Find the lines of the listing that contain the string "diode", and return them.

_ _ _

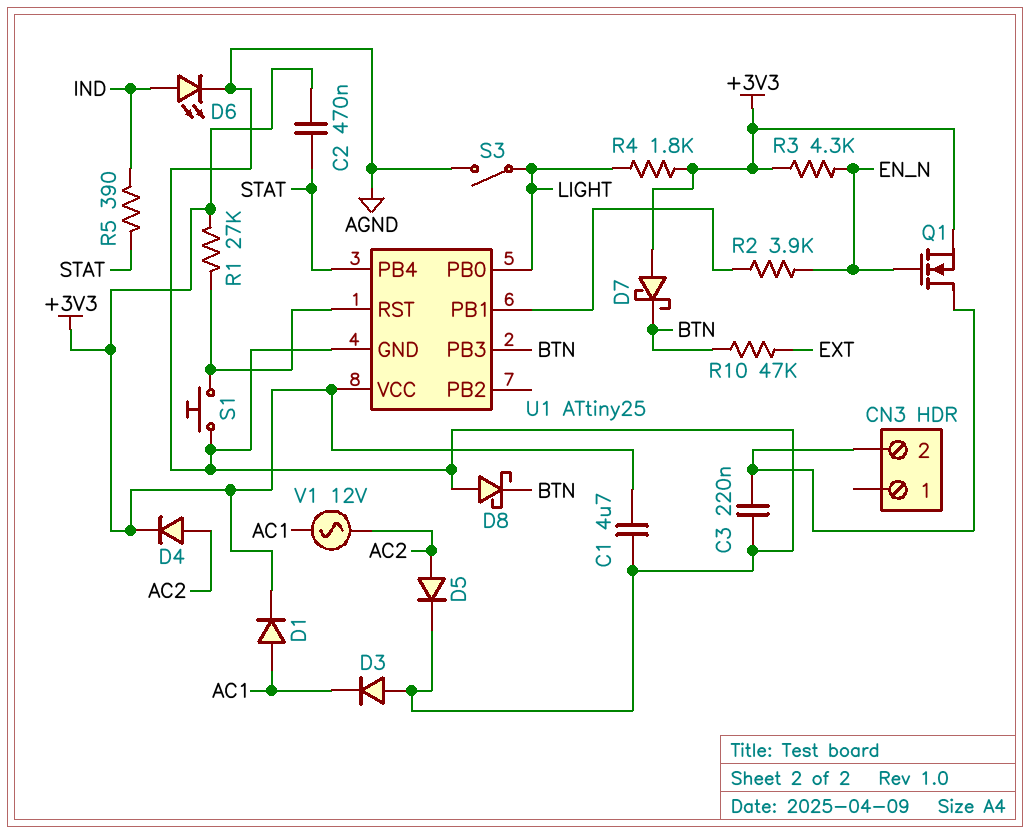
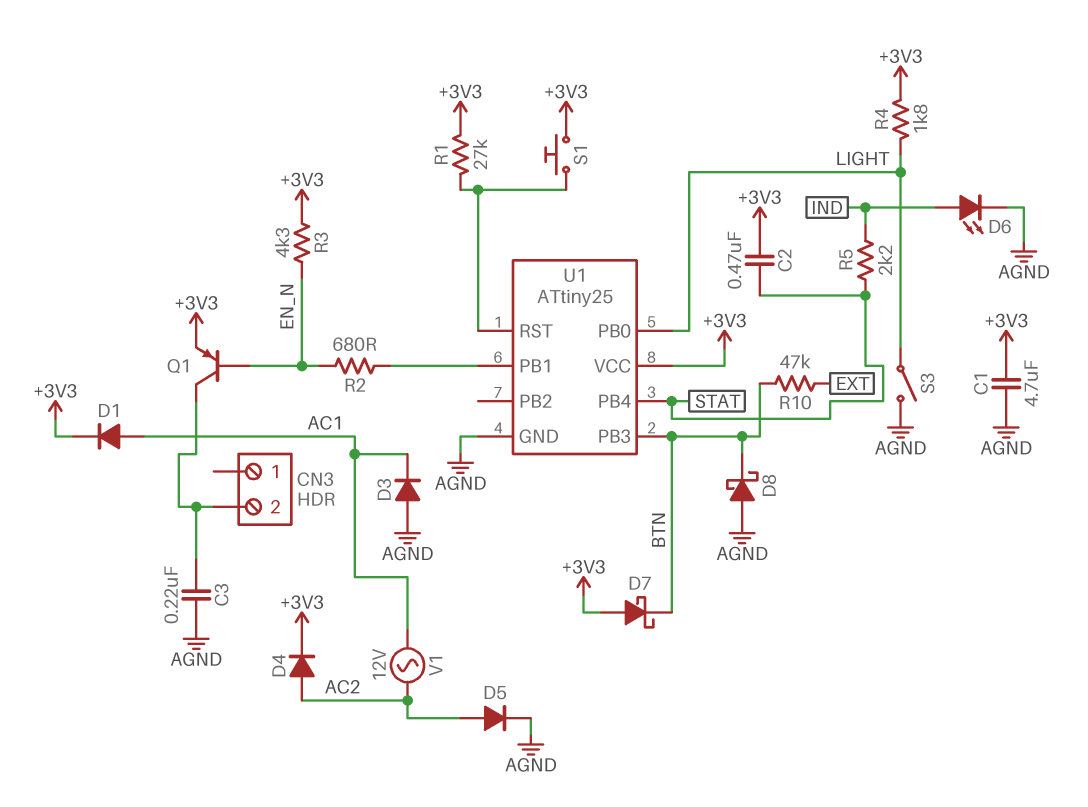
Q1: NMOS (G EN_N, D CN3/2, S +3V3) -> PNP (B EN_N, C CN3/2, E +3V3)
R2: 3.9k (EN_N, U1/PB1) -> 680 (EN_N, U1/PB1)
R5: 390 (IND, STAT) -> 2.2k (IND, STAT)
S1: button (AGND, U1/RST) -> button (+3V3, U1/RST)

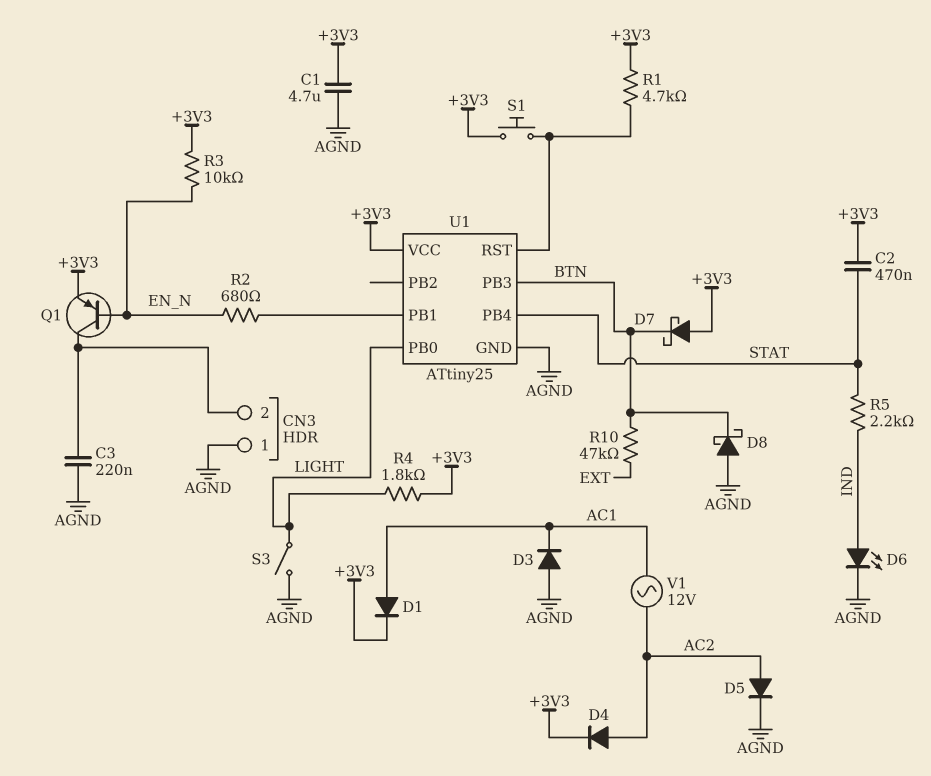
CN3 pin 1: none -> AGND
R1: 27k (+3V3, U1/RST) -> 4.7k (+3V3, U1/RST)
R3: 4.3k (+3V3, EN_N) -> 10k (+3V3, EN_N)

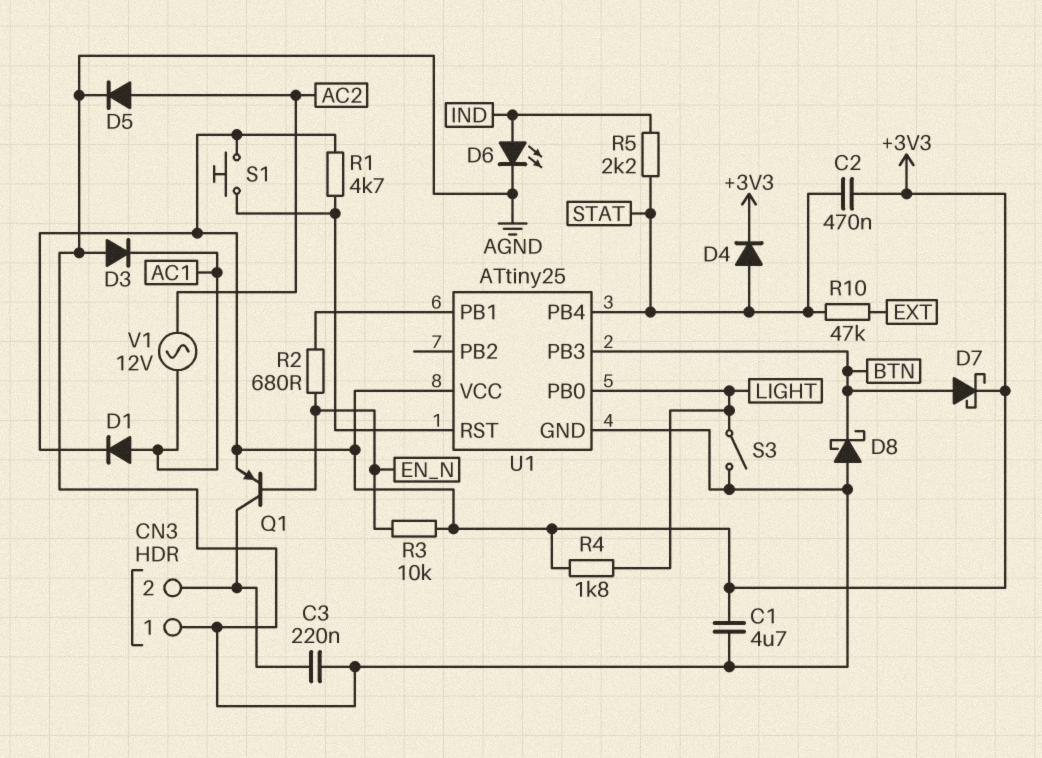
D4: diode (A AC2, K +3V3) -> diode (A STAT, K +3V3)
D7: schottky (A +3V3, K BTN) -> schottky (A BTN, K +3V3)
R10: 47k (BTN, EXT) -> 47k (EXT, STAT)

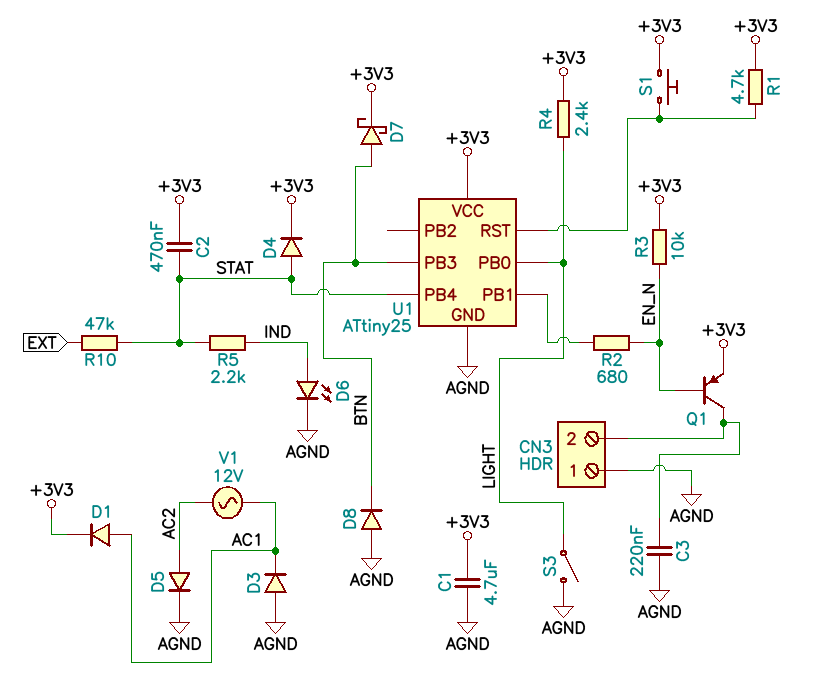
D8: schottky (A AGND, K BTN) -> diode (A AGND, K BTN)
R4: 1.8k (+3V3, LIGHT) -> 2.4k (+3V3, LIGHT)

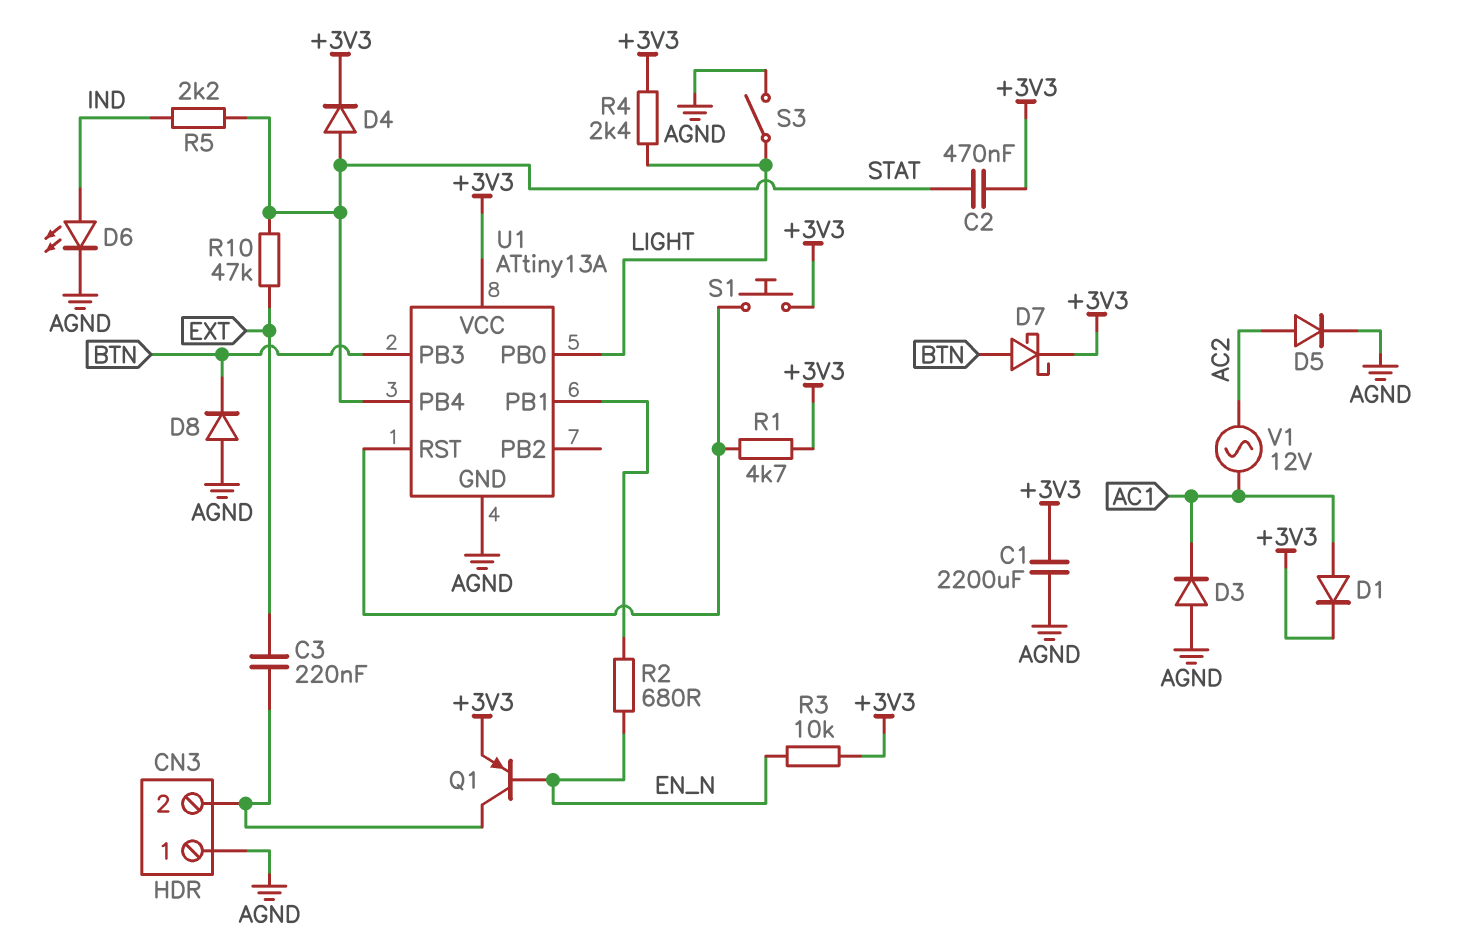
C1: 4.7uF (+3V3, AGND) -> 2200uF (+3V3, AGND)
C3: 220nF (AGND, CN3/2) -> 220nF (CN3/2, EXT)
U1: ATtiny25 -> ATtiny13A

_ _ _

• **Answer area**:
D4: diode (A AC2, K +3V3) -> diode (A STAT, K +3V3)
D8: schottky (A AGND, K BTN) -> diode (A AGND, K BTN)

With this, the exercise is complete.